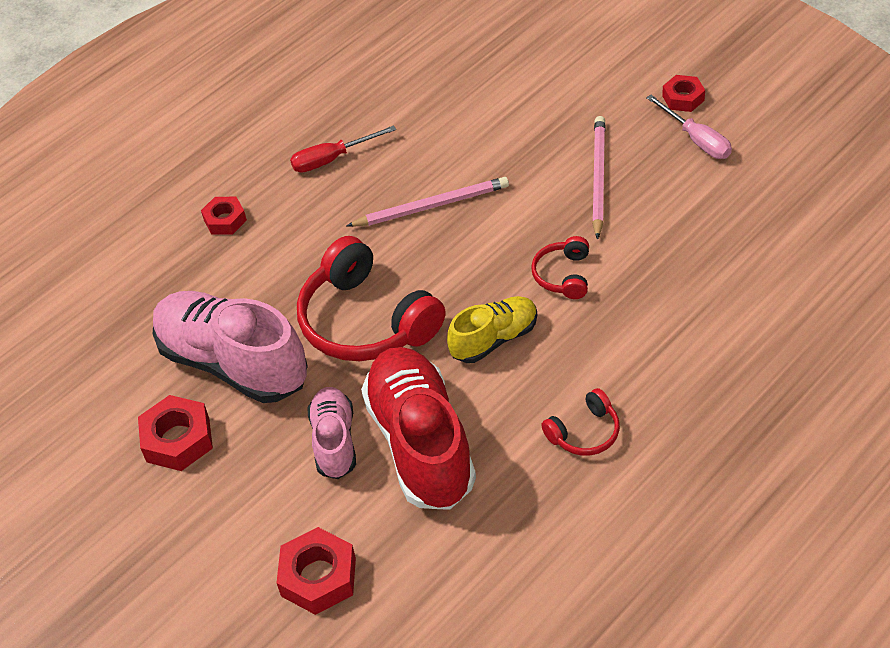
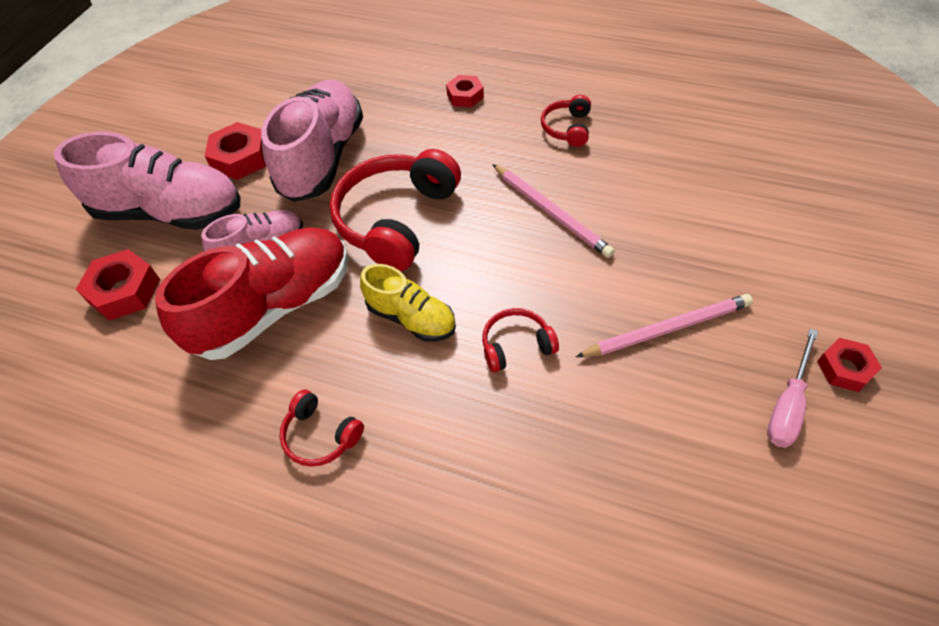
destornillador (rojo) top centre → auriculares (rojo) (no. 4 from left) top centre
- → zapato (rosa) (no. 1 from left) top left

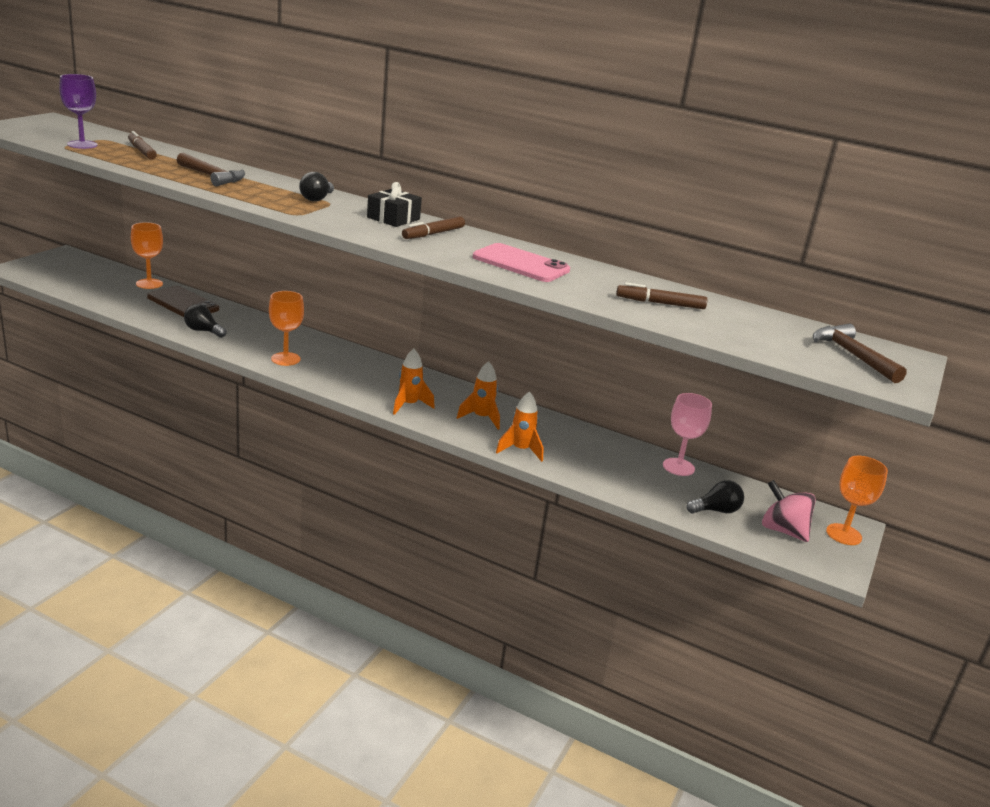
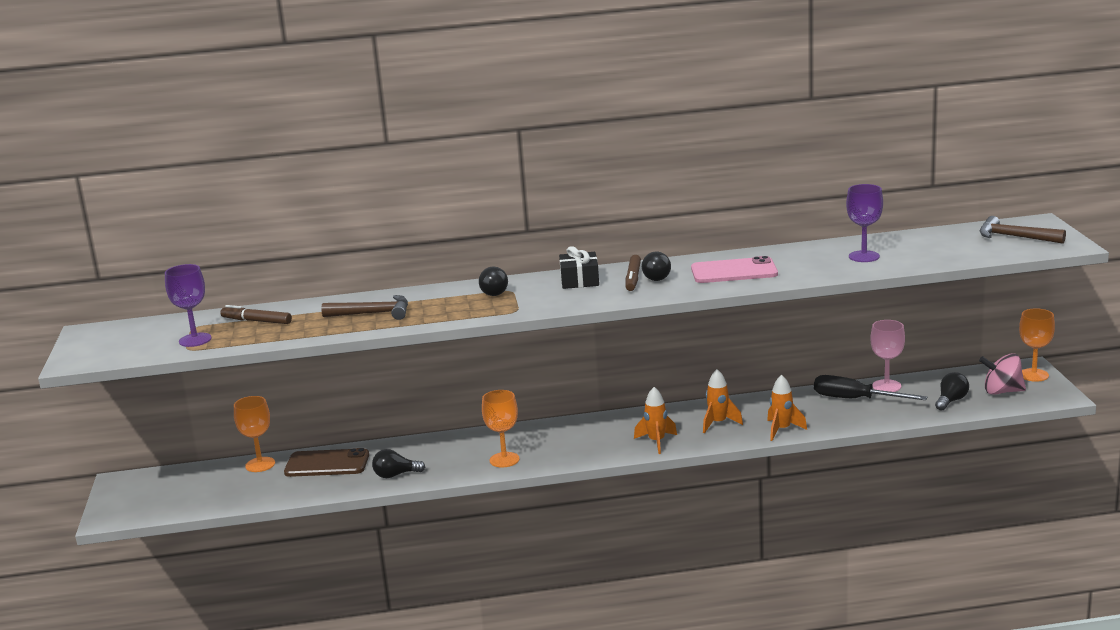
rotulador (marrón) (no. 3 from left) middle right → copa (morado) (no. 2 from left) middle right
- → bombilla (negro) (no. 3 from left) centre
- → destornillador (negro) middle right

⁂

**YOUR INSTRUCTIONS**
Without the pictures, write out the whole listing above exactly as it appears.

**ANSWER SECTION**
destornillador (rojo) top centre → auriculares (rojo) (no. 4 from left) top centre
- → zapato (rosa) (no. 1 from left) top left

rotulador (marrón) (no. 3 from left) middle right → copa (morado) (no. 2 from left) middle right
- → bombilla (negro) (no. 3 from left) centre
- → destornillador (negro) middle right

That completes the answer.